Stored records:
★ ★ ★ ★ ★ ★ ★

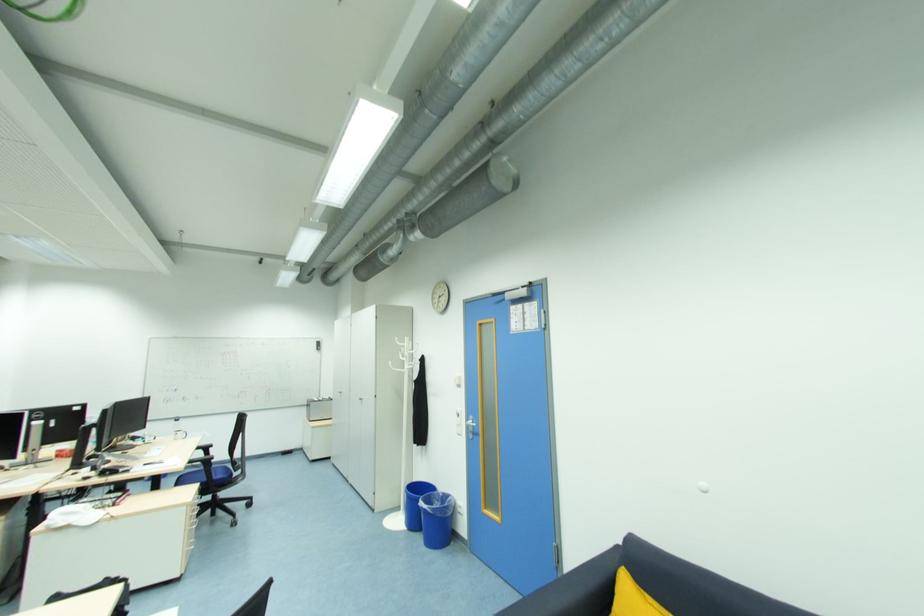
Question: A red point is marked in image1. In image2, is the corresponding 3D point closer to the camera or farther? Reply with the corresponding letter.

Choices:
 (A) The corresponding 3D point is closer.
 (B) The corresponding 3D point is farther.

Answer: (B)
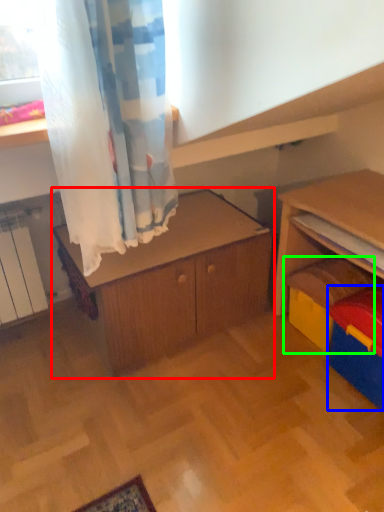
Question: Estimate the real-world distances between objects in this image. Which object is farther from cabinetry (highlighted by a red box), storage box (highlighted by a blue box) or toy (highlighted by a green box)?

Choices:
 (A) storage box
 (B) toy

Answer: (A)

★ ★ ★ ★ ★ ★ ★

WHAT THE TASK REQUIRES -
Locate each line above that contains the string "storage", treating uppercase and lowercase as different, and copy those lines.

SOLUTION -
Question: Estimate the real-world distances between objects in this image. Which object is farther from cabinetry (highlighted by a red box), storage box (highlighted by a blue box) or toy (highlighted by a green box)?
 (A) storage box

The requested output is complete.